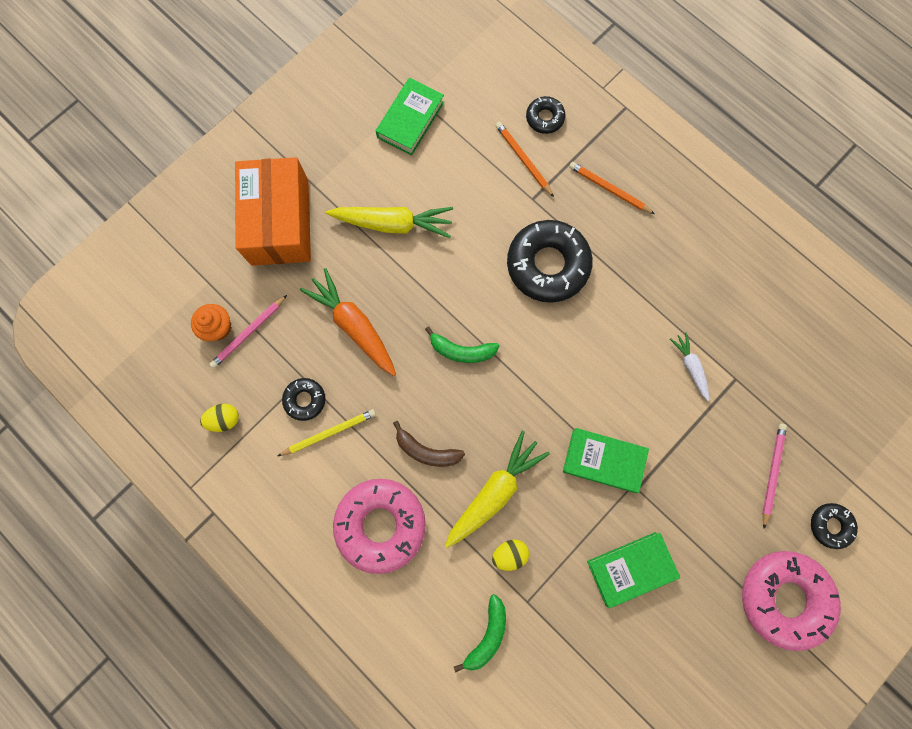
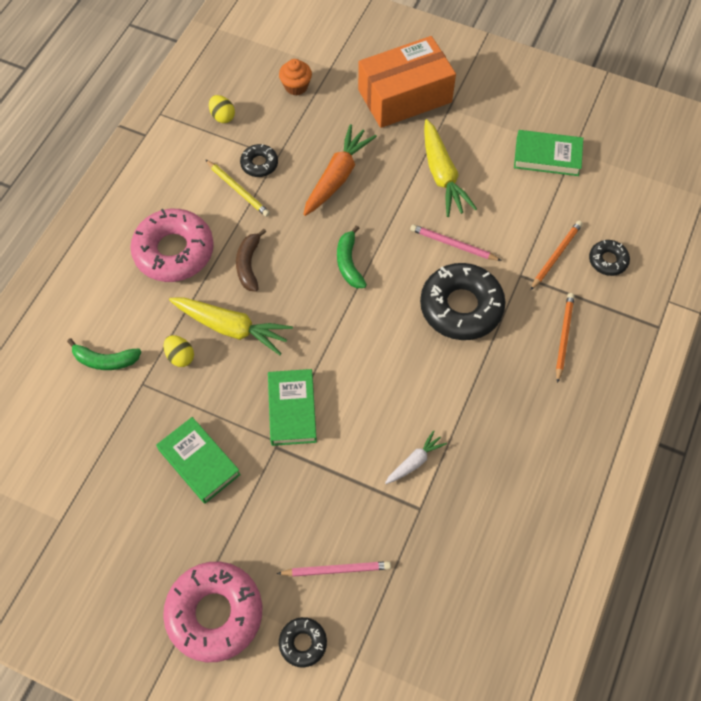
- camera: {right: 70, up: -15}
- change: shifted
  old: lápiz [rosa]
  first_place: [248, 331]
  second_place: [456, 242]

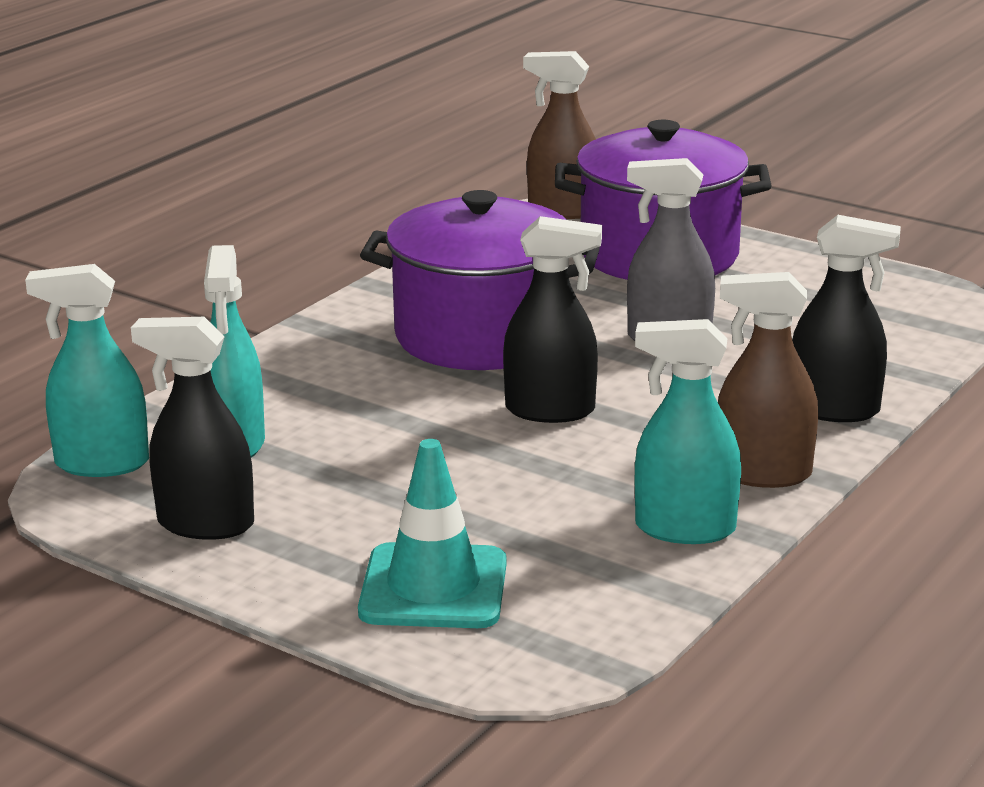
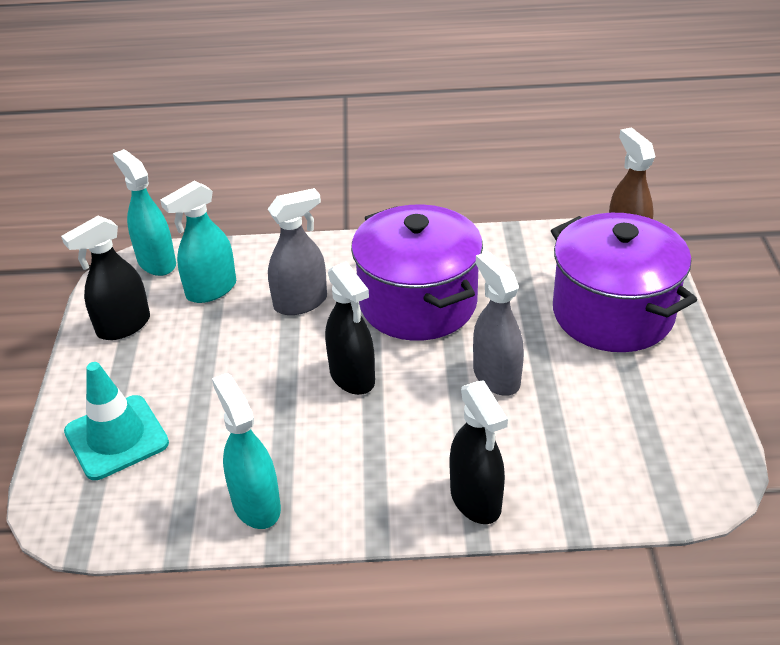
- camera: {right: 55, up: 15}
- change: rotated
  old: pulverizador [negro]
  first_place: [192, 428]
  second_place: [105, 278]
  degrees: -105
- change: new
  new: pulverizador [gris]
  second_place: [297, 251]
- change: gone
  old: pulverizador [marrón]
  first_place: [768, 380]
= = =
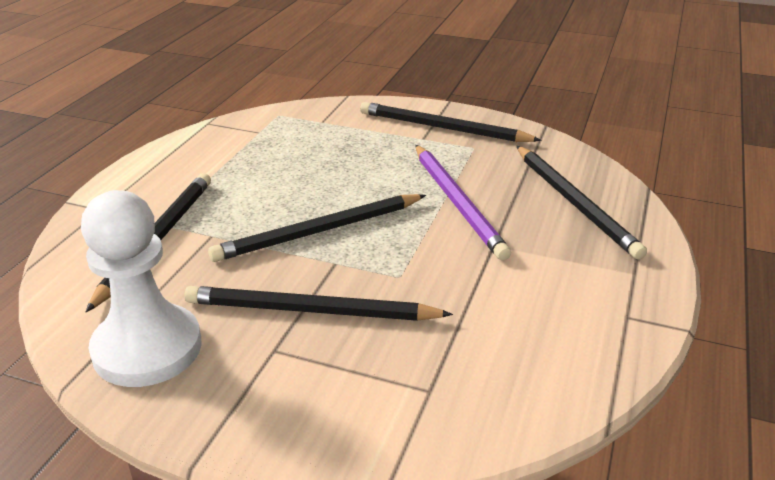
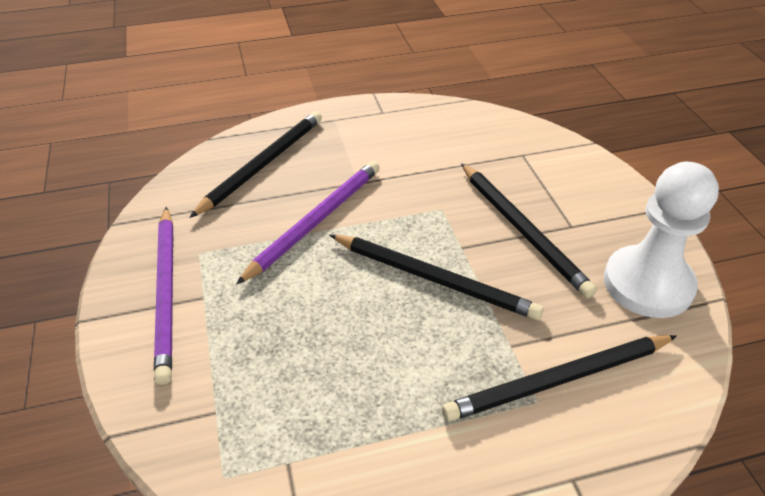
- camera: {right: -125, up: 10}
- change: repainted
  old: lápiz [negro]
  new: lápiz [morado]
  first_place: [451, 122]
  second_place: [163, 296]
= = =
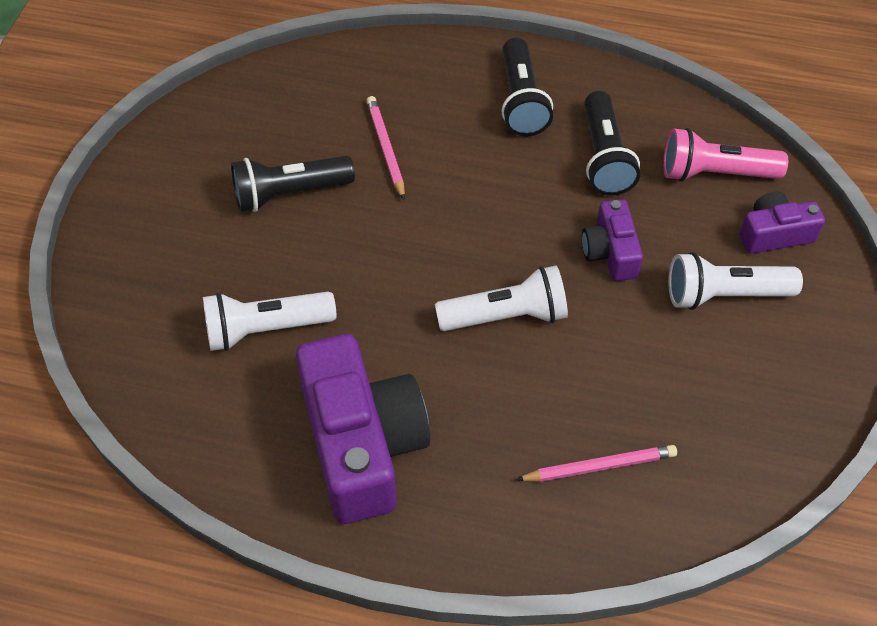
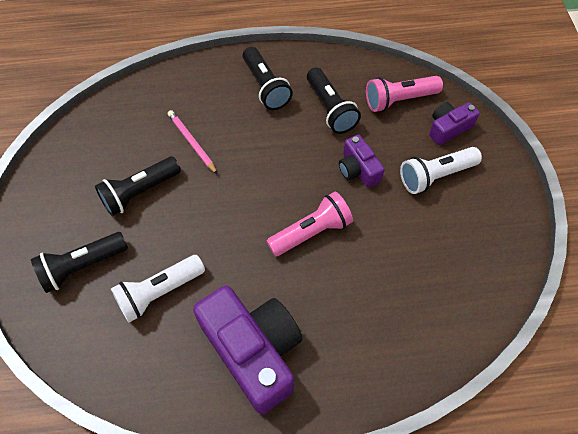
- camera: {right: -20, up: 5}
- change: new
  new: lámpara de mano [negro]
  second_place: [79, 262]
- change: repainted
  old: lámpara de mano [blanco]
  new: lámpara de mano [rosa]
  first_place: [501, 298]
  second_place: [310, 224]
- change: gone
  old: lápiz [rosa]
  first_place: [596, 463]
= = =
- _Requirement_: Write out, from the lines above, only those from the line with "- change: shifted" to the line with "first_place: [248, 331]", exactly as given, including the first and the last.

- _Problem solution_:
- change: shifted
  old: lápiz [rosa]
  first_place: [248, 331]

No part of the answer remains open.